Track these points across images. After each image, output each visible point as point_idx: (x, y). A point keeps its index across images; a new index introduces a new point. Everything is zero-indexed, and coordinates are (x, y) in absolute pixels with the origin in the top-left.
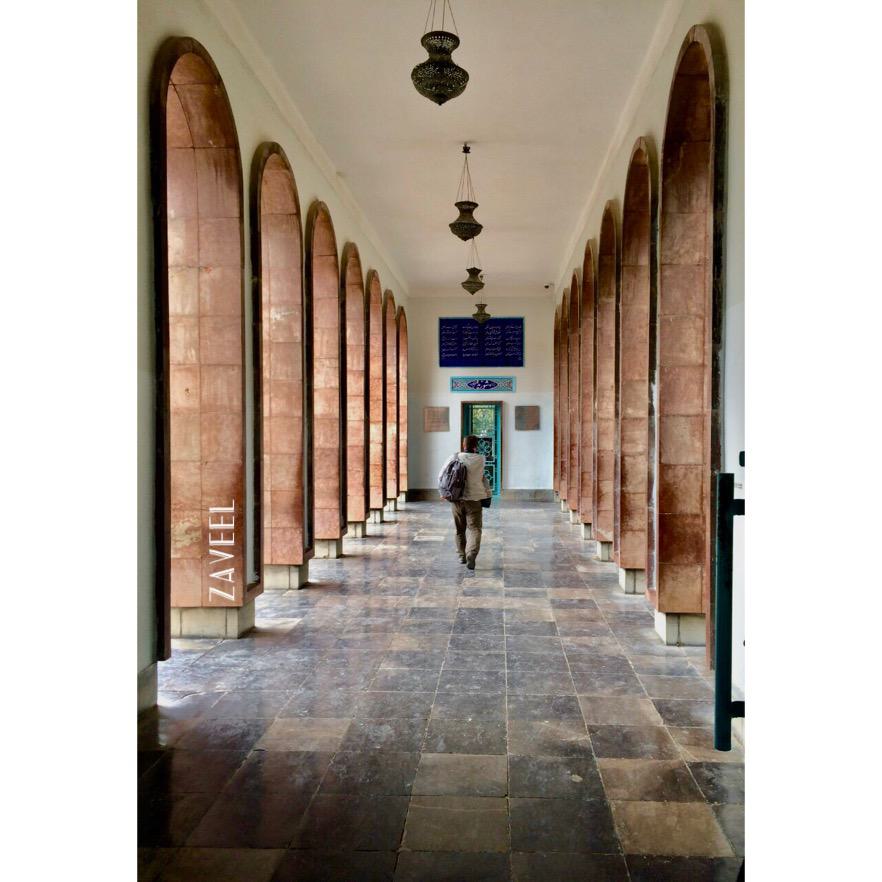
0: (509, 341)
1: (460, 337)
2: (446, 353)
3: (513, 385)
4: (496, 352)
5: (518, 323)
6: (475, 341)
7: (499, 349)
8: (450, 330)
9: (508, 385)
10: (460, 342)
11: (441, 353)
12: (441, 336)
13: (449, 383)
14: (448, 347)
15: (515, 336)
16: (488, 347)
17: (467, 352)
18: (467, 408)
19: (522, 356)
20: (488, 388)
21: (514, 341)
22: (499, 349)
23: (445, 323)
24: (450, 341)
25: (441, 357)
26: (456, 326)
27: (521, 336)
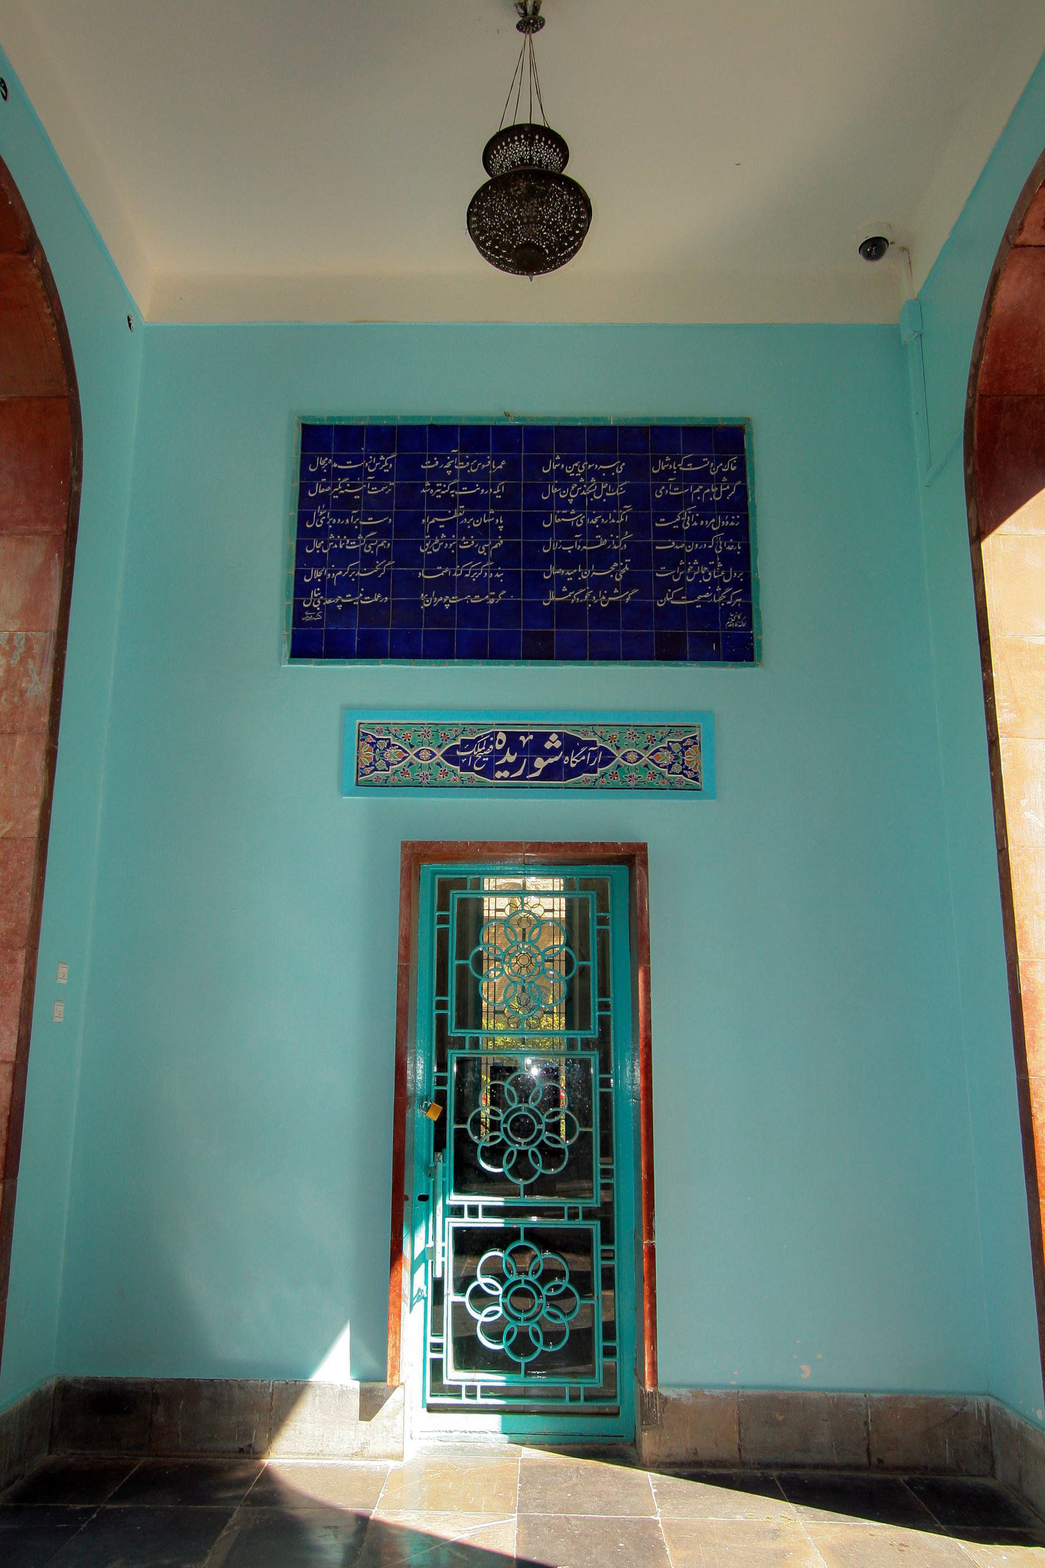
0: (674, 534)
1: (405, 519)
2: (327, 588)
3: (702, 760)
4: (598, 585)
5: (724, 444)
6: (485, 533)
7: (619, 570)
8: (353, 474)
9: (677, 761)
10: (408, 527)
11: (301, 590)
12: (306, 507)
13: (328, 754)
14: (343, 557)
15: (705, 508)
16: (565, 560)
17: (445, 586)
18: (438, 887)
19: (747, 610)
20: (549, 773)
21: (705, 534)
22: (619, 570)
23: (316, 438)
24: (350, 532)
25: (298, 612)
26: (386, 462)
27: (738, 506)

◆ Goal:
Set out every line of the listing above as a Markdown table with the columns "Row" and "Line", numbering each row and skipping blank lines. Leave the pictures out of the answer.

◆ Full response:
| Row | Line |
|---|---|
| 1 | Track these points across images. After each image, output each visible point as point_idx: (x, y). A point keeps its index across images; a new index introduces a new point. Everything is zero-indexed, and coordinates are (x, y) in absolute pixels with the origin in the top-left. |
| 2 | 0: (509, 341) |
| 3 | 1: (460, 337) |
| 4 | 2: (446, 353) |
| 5 | 3: (513, 385) |
| 6 | 4: (496, 352) |
| 7 | 5: (518, 323) |
| 8 | 6: (475, 341) |
| 9 | 7: (499, 349) |
| 10 | 8: (450, 330) |
| 11 | 9: (508, 385) |
| 12 | 10: (460, 342) |
| 13 | 11: (441, 353) |
| 14 | 12: (441, 336) |
| 15 | 13: (449, 383) |
| 16 | 14: (448, 347) |
| 17 | 15: (515, 336) |
| 18 | 16: (488, 347) |
| 19 | 17: (467, 352) |
| 20 | 18: (467, 408) |
| 21 | 19: (522, 356) |
| 22 | 20: (488, 388) |
| 23 | 21: (514, 341) |
| 24 | 22: (499, 349) |
| 25 | 23: (445, 323) |
| 26 | 24: (450, 341) |
| 27 | 25: (441, 357) |
| 28 | 26: (456, 326) |
| 29 | 27: (521, 336) |
| 30 | 0: (674, 534) |
| 31 | 1: (405, 519) |
| 32 | 2: (327, 588) |
| 33 | 3: (702, 760) |
| 34 | 4: (598, 585) |
| 35 | 5: (724, 444) |
| 36 | 6: (485, 533) |
| 37 | 7: (619, 570) |
| 38 | 8: (353, 474) |
| 39 | 9: (677, 761) |
| 40 | 10: (408, 527) |
| 41 | 11: (301, 590) |
| 42 | 12: (306, 507) |
| 43 | 13: (328, 754) |
| 44 | 14: (343, 557) |
| 45 | 15: (705, 508) |
| 46 | 16: (565, 560) |
| 47 | 17: (445, 586) |
| 48 | 18: (438, 887) |
| 49 | 19: (747, 610) |
| 50 | 20: (549, 773) |
| 51 | 21: (705, 534) |
| 52 | 22: (619, 570) |
| 53 | 23: (316, 438) |
| 54 | 24: (350, 532) |
| 55 | 25: (298, 612) |
| 56 | 26: (386, 462) |
| 57 | 27: (738, 506) |